*THE TASK:*
Return every line of the data that contains the string "move".
►
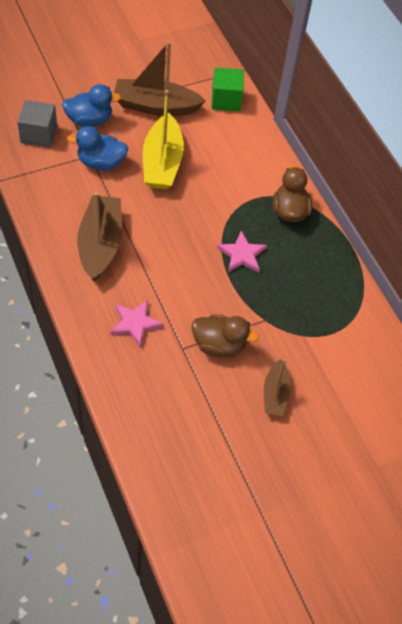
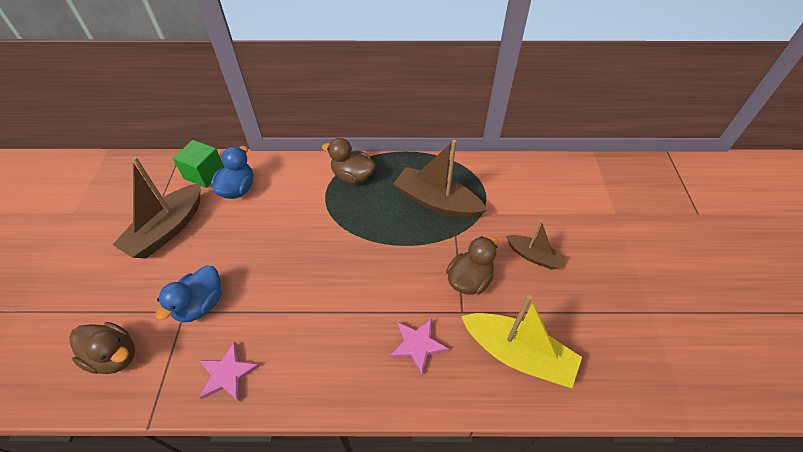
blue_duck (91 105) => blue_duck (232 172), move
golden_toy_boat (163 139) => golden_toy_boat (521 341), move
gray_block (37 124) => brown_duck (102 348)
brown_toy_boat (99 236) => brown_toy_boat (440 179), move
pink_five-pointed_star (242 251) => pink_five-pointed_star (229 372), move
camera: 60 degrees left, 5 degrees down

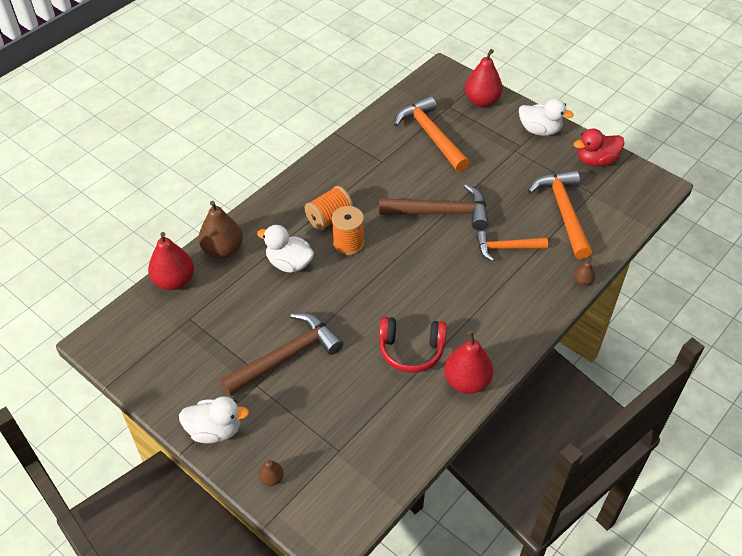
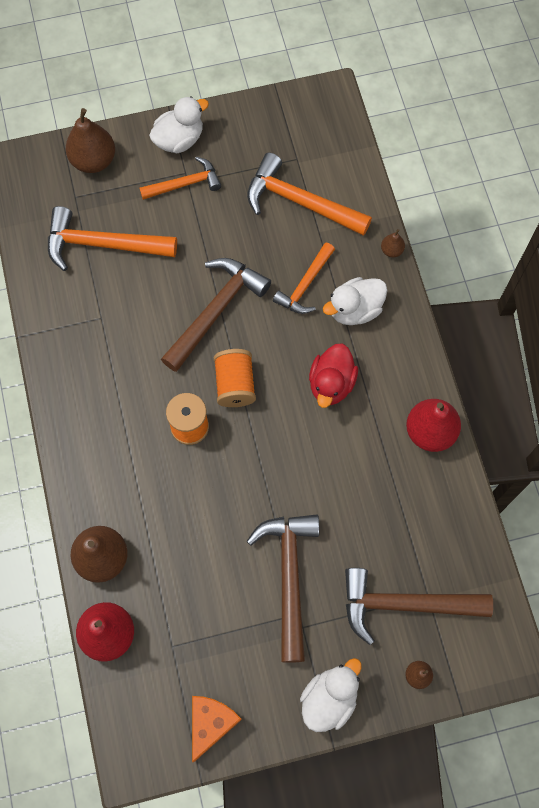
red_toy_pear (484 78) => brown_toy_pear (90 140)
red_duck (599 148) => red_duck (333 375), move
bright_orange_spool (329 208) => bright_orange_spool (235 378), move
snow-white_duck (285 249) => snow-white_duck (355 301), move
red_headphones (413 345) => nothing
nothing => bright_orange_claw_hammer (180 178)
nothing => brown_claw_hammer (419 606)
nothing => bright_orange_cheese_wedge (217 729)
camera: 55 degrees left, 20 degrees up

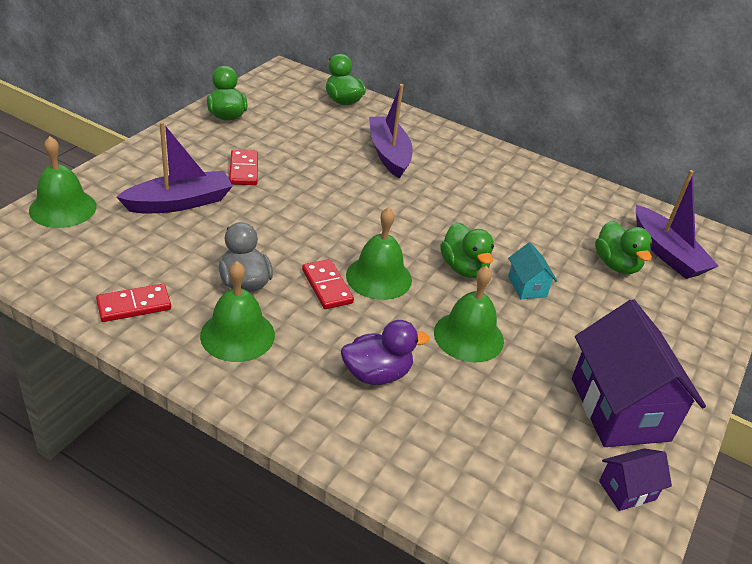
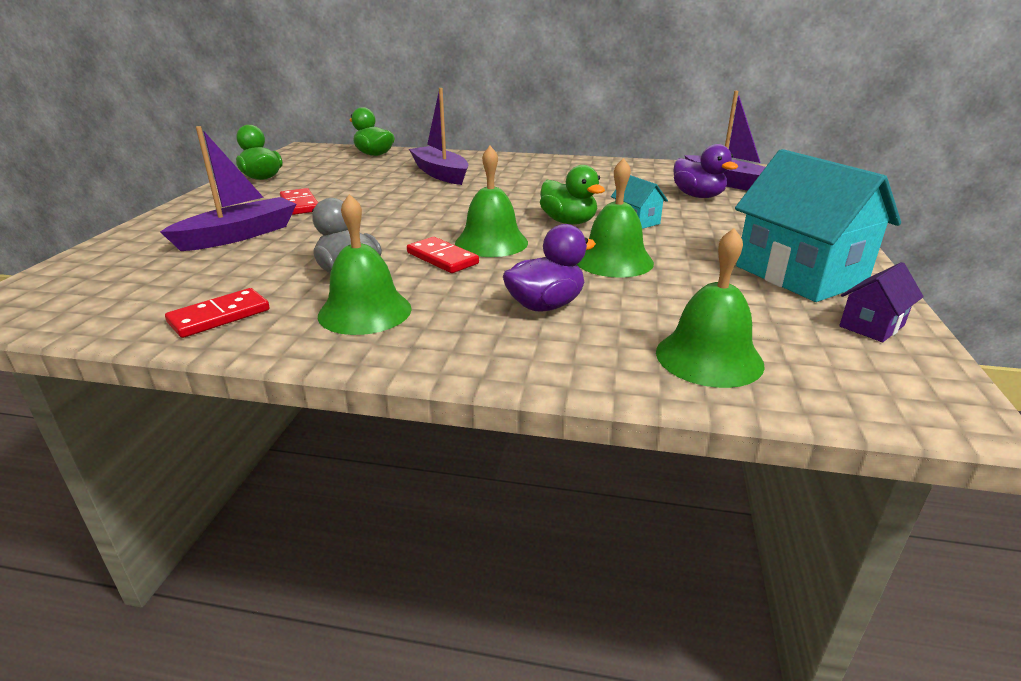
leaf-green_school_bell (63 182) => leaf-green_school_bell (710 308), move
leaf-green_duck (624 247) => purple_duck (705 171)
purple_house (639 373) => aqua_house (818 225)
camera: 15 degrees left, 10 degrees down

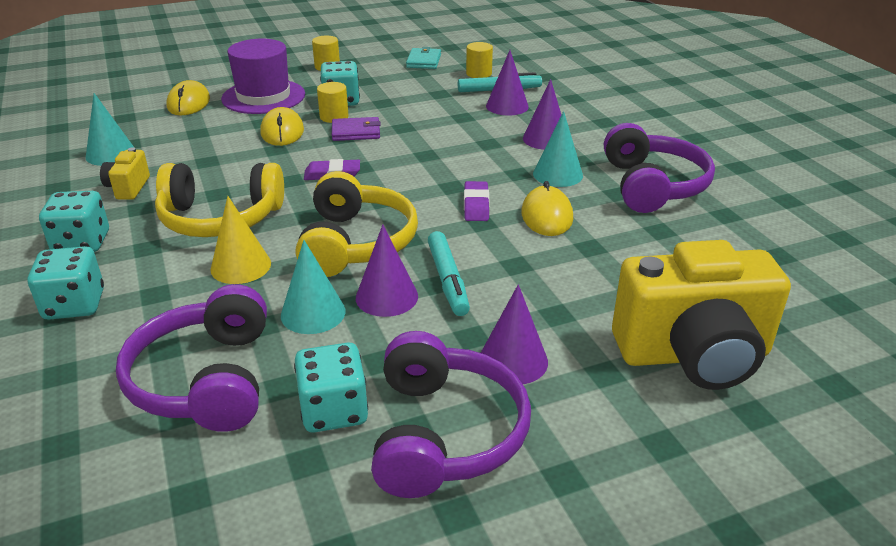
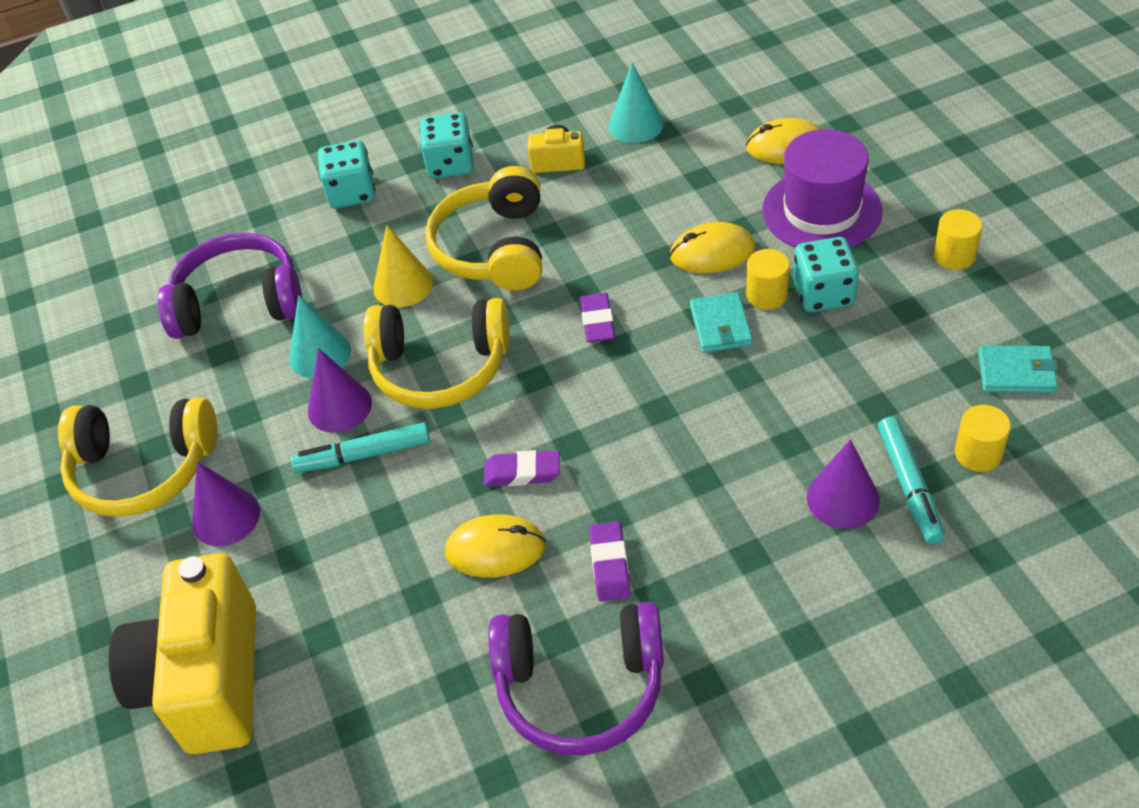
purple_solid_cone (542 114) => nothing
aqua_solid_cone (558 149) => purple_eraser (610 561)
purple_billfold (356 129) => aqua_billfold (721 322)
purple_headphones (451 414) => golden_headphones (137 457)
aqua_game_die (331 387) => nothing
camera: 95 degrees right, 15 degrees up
◄
*ANSWER BOX:*
blue_duck (91 105) => blue_duck (232 172), move
golden_toy_boat (163 139) => golden_toy_boat (521 341), move
brown_toy_boat (99 236) => brown_toy_boat (440 179), move
pink_five-pointed_star (242 251) => pink_five-pointed_star (229 372), move
red_duck (599 148) => red_duck (333 375), move
bright_orange_spool (329 208) => bright_orange_spool (235 378), move
snow-white_duck (285 249) => snow-white_duck (355 301), move
leaf-green_school_bell (63 182) => leaf-green_school_bell (710 308), move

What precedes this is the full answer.